WORK REQUIRED: Here the job is to transcribe the data exactly while omitting the images.

MATERIAL SHOWN:
──────

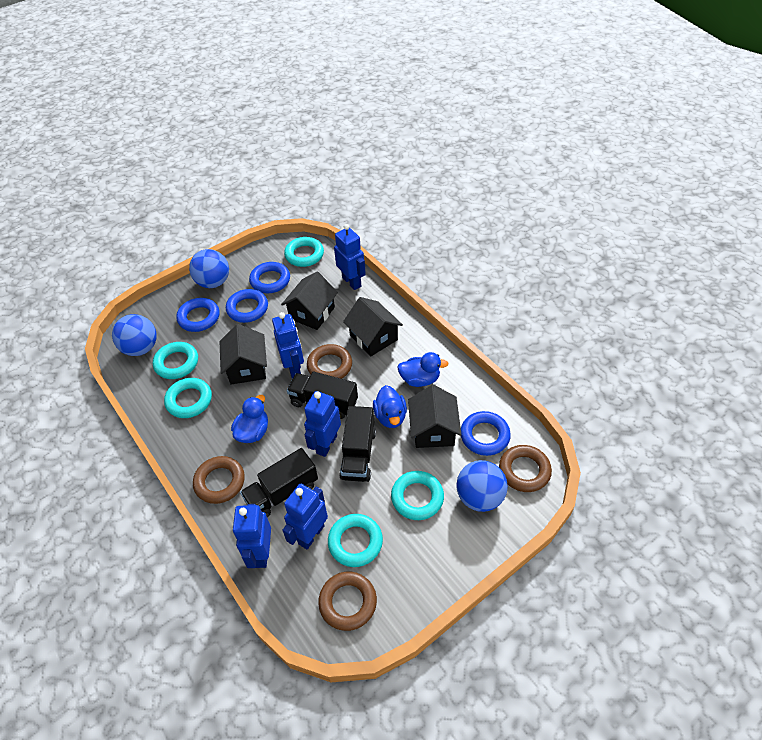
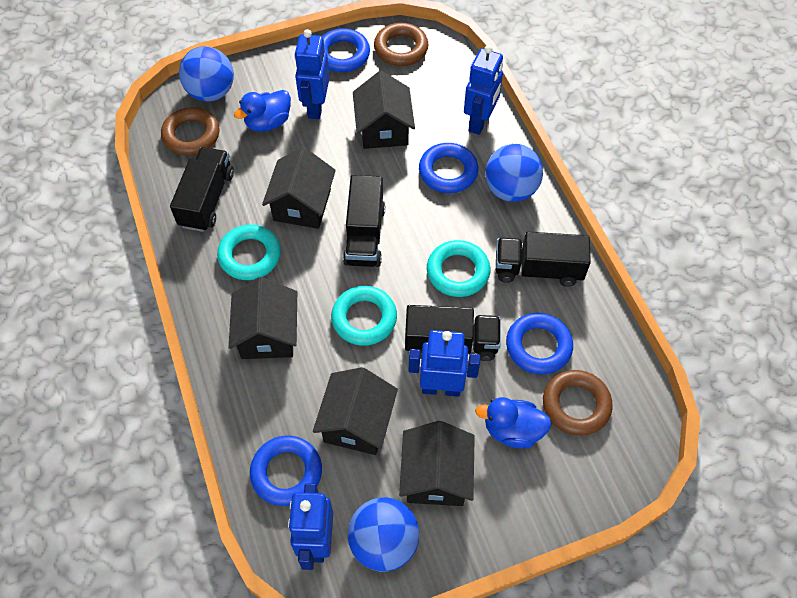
black house: 4 -> 5
black truck: 3 -> 4
blue duck: 3 -> 2
blue robot: 5 -> 4
brown ring: 4 -> 3
turquoise ring: 5 -> 3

──────

YOUR RESPONSE:
black house: 4 -> 5
black truck: 3 -> 4
blue duck: 3 -> 2
blue robot: 5 -> 4
brown ring: 4 -> 3
turquoise ring: 5 -> 3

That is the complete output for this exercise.